• WORK REQUEST
Copy out each line of the listing that has the word "brown" in it.

• THE DATA
↓

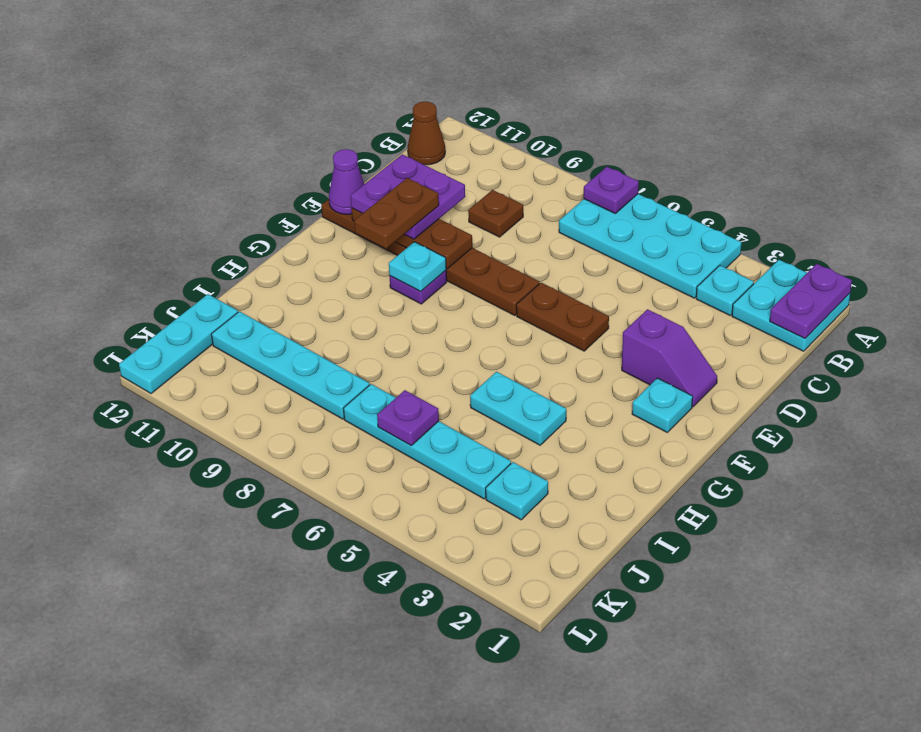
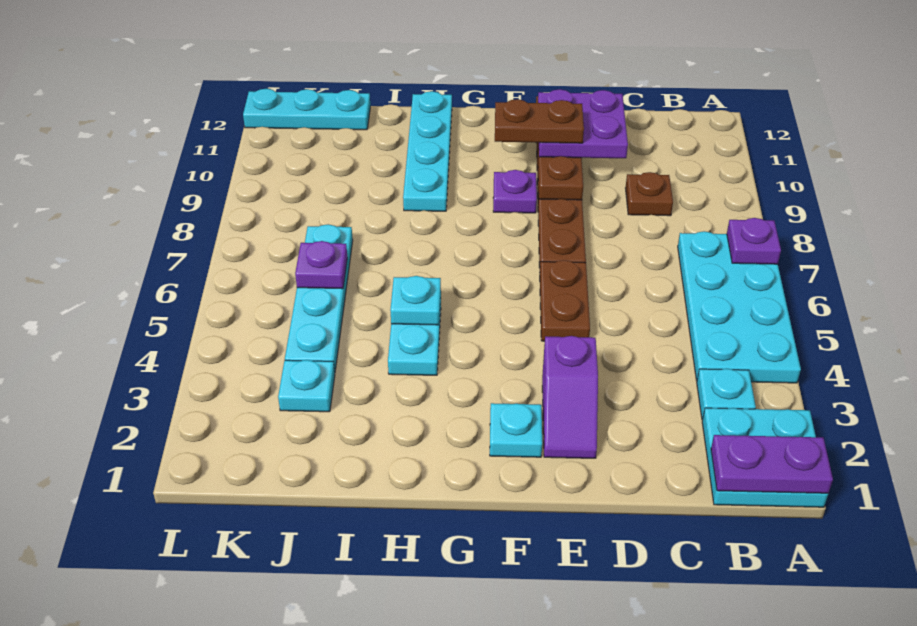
brown 1x1 cone [408,102,445,165] -> none
purple 1x1 cone [329,149,364,214] -> none
cyan 1x1 plate [389,242,446,291] -> cyan 1x1 plate moved to [390,276,441,325]
cyan 1x4 plate [211,311,370,419] -> cyan 1x4 plate moved to [403,91,452,211]

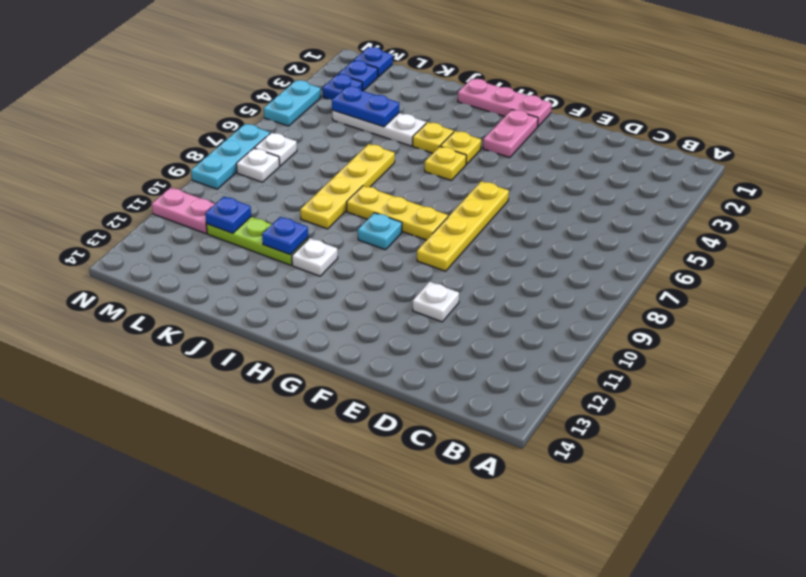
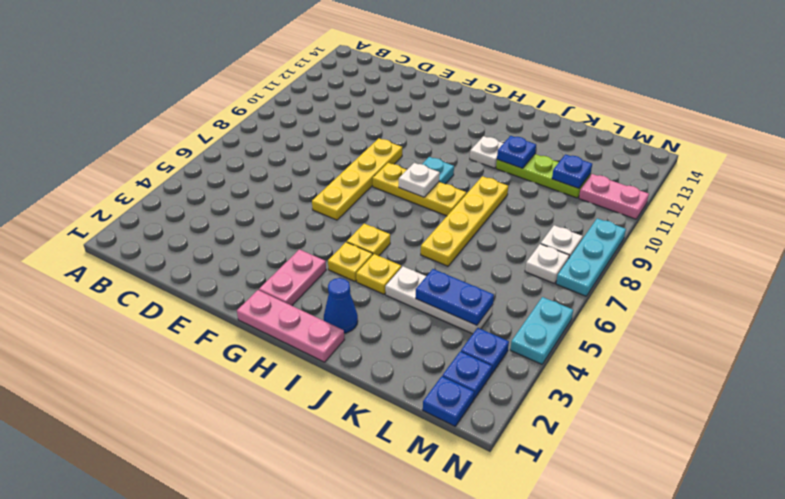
white 1x1 plate [413,282,459,322] -> white 1x1 plate moved to [399,163,440,197]
none -> blue 1x1 cone [324,278,358,333]

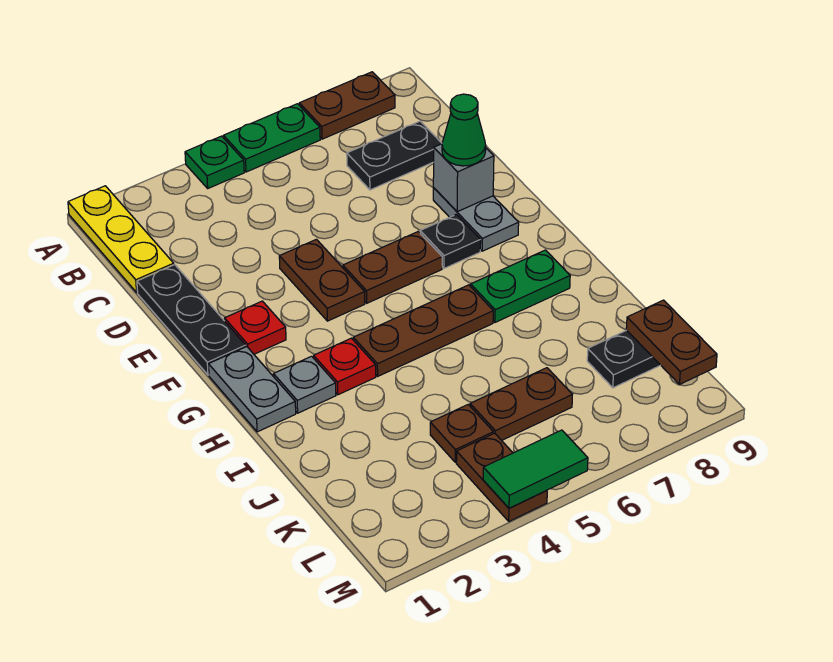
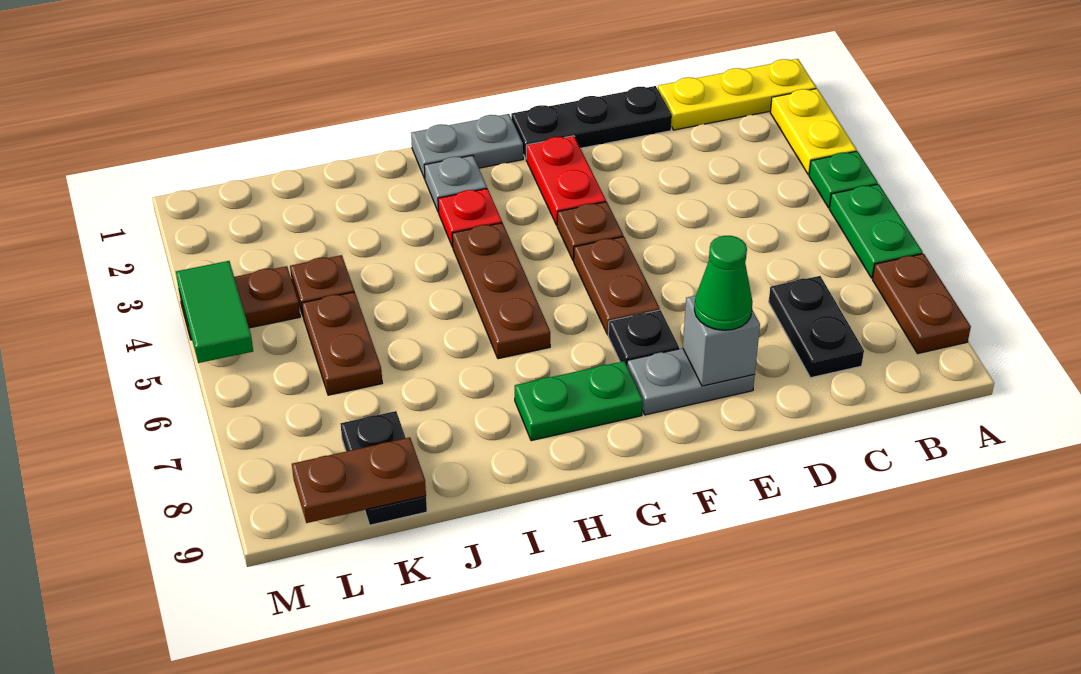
none -> yellow 1x2 plate [770,89,857,175]
brown 1x2 plate [279,239,365,321] -> brown 1x1 plate [557,202,623,261]
red 1x1 plate [224,301,286,354] -> red 1x2 plate [526,136,606,225]
green 1x2 plate [471,250,570,322] -> green 1x2 plate turned to [515,361,643,441]

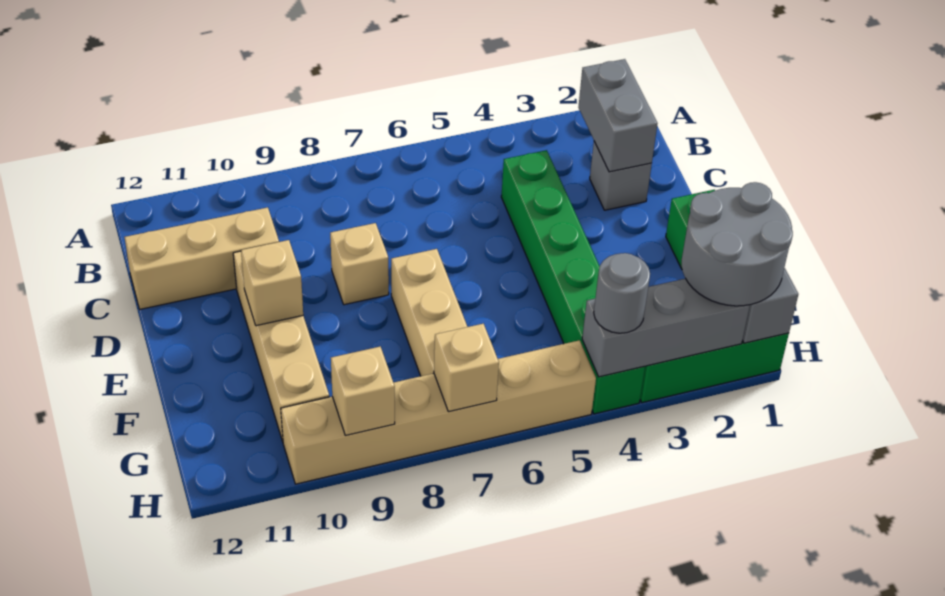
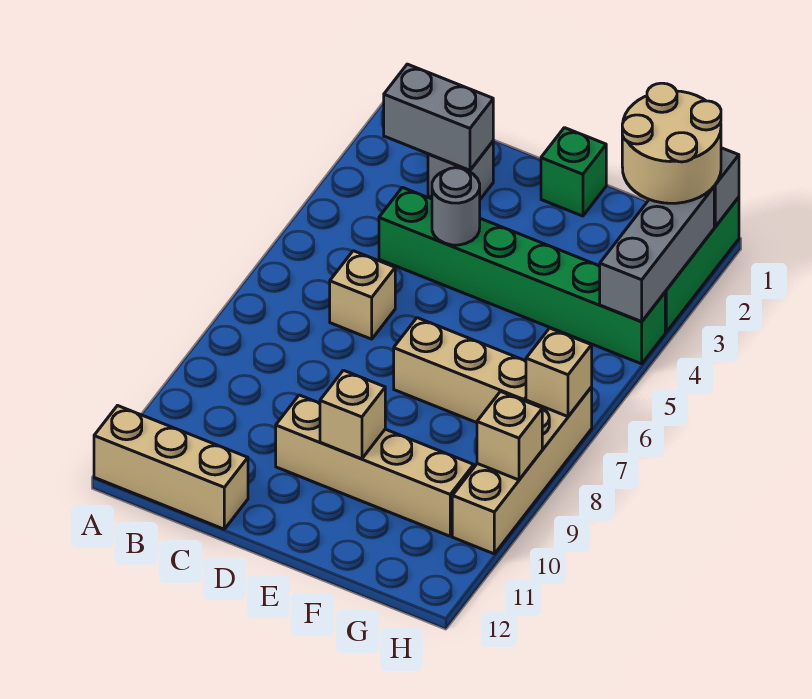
tan 1x3 brick [124,207,279,309] -> tan 1x3 brick turned to [94,406,248,529]
tan 1x1 brick [330,223,389,305] -> tan 1x1 brick moved to [330,251,395,339]
grey 2x2 round brick [682,182,793,306] -> tan 2x2 round brick [622,83,721,203]
grey 1x1 round brick [594,253,650,333] -> grey 1x1 round brick moved to [432,168,480,245]
tan 1x6 brick [281,340,596,484] -> tan 1x4 brick [452,387,592,554]

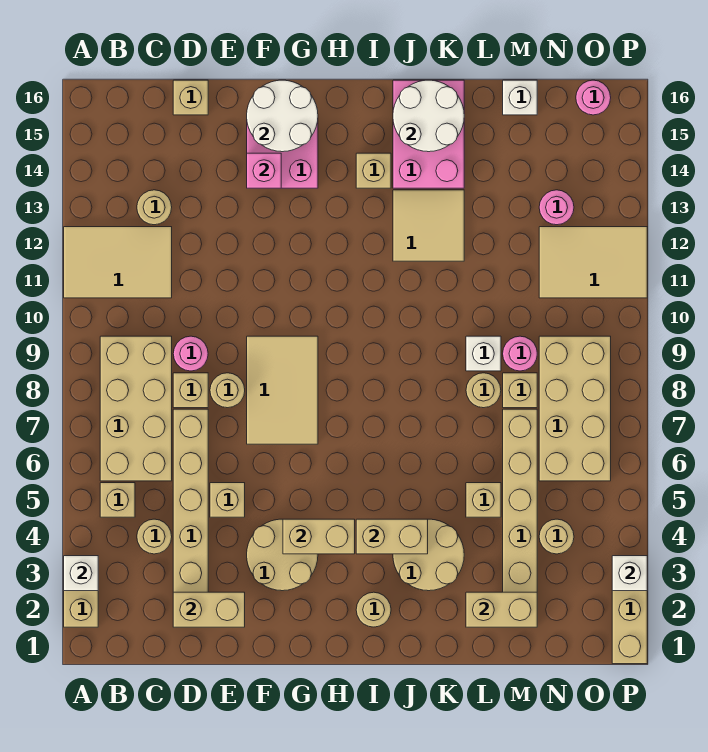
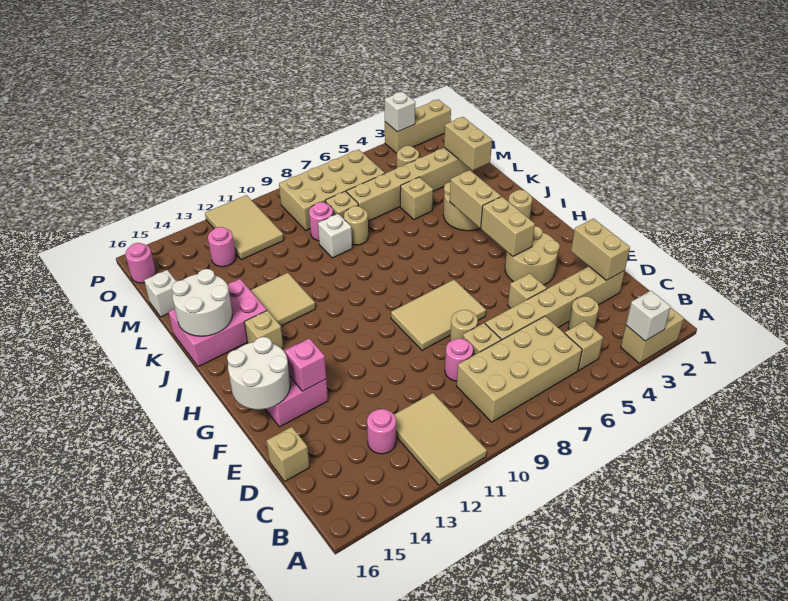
tan 1x1 round brick [137,190,172,225] -> pink 1x1 round brick [367,409,396,454]

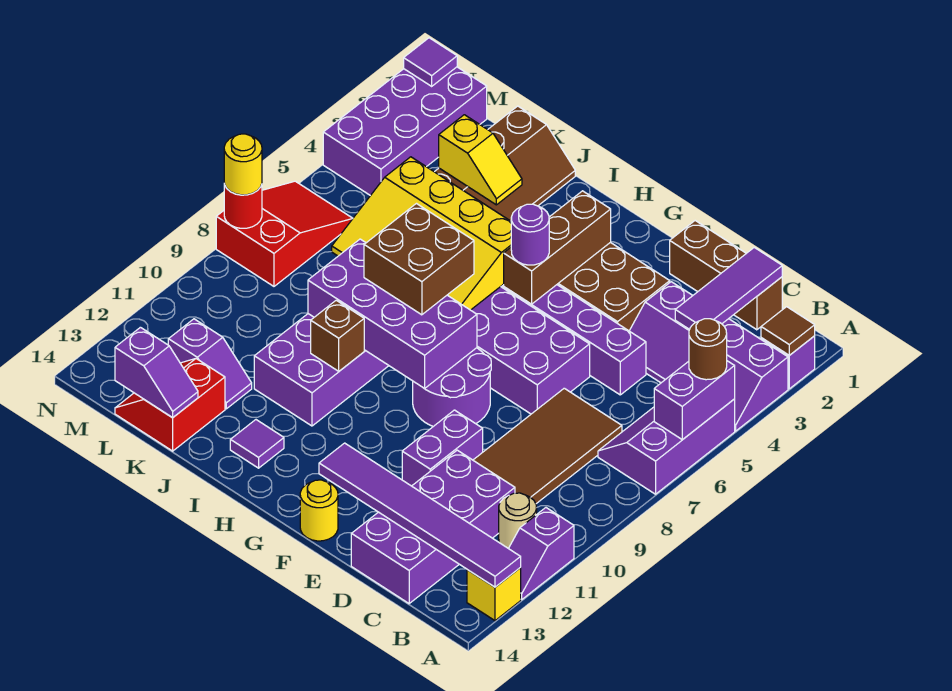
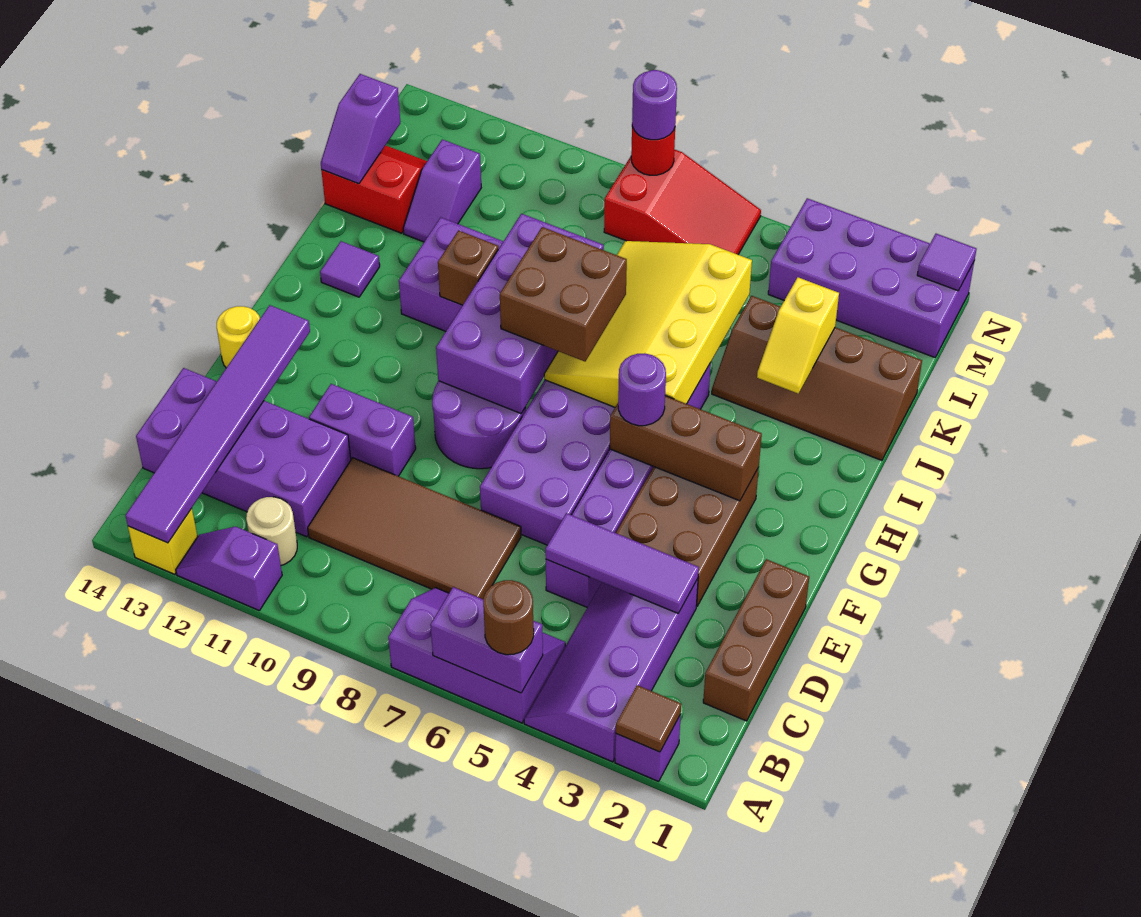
purple 1x3 tile [675,247,782,329] -> purple 1x3 tile moved to [545,513,699,613]
yellow 1x1 round brick [224,134,262,195] -> purple 1x1 round brick [632,70,677,140]

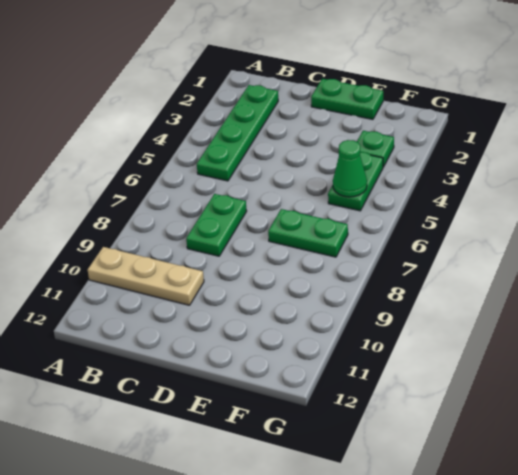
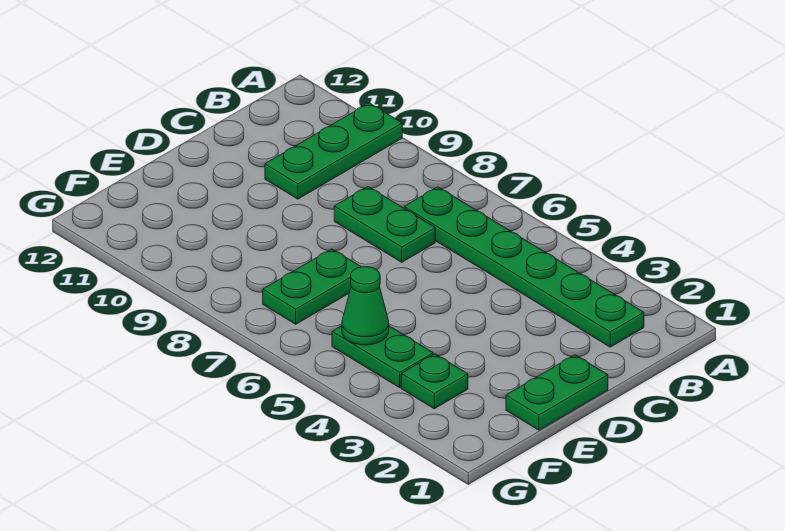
tan 1x3 plate [88,247,204,305] -> green 1x3 plate [265,103,402,199]
green 1x4 plate [197,85,278,181] -> green 1x6 plate [404,187,644,347]

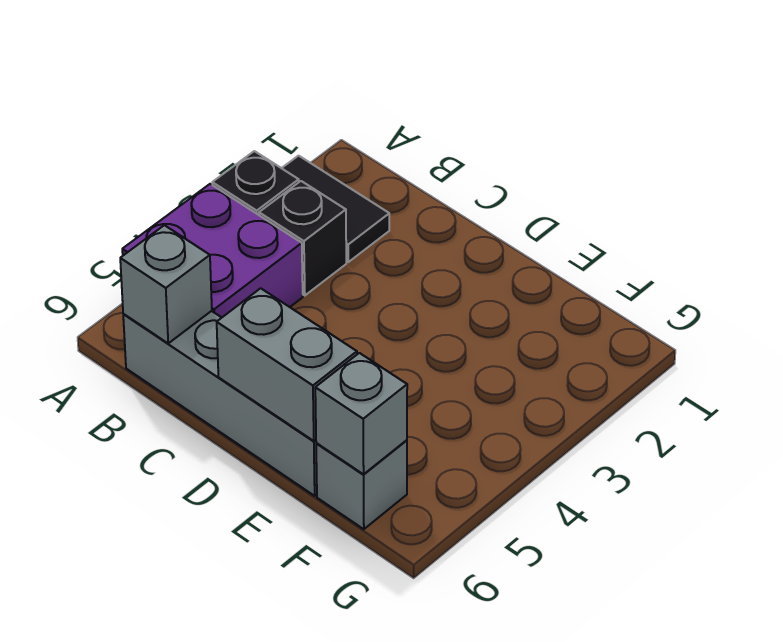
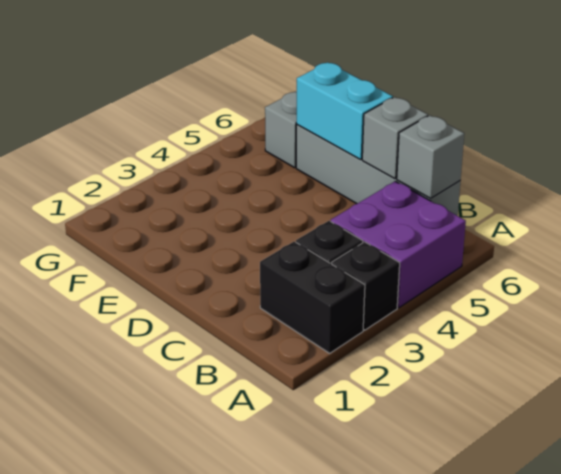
black 1x2 tile [282,156,389,262] -> black 1x2 brick [260,242,365,353]
grey 1x2 brick [217,288,357,441] -> cyan 1x2 brick [296,62,393,159]
grey 1x1 brick [315,353,407,474] -> grey 1x1 brick moved to [362,97,428,179]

↑

• EXERCISE RESULT
brown 1x1 cone [408,102,445,165] -> none
brown 1x2 plate [279,239,365,321] -> brown 1x1 plate [557,202,623,261]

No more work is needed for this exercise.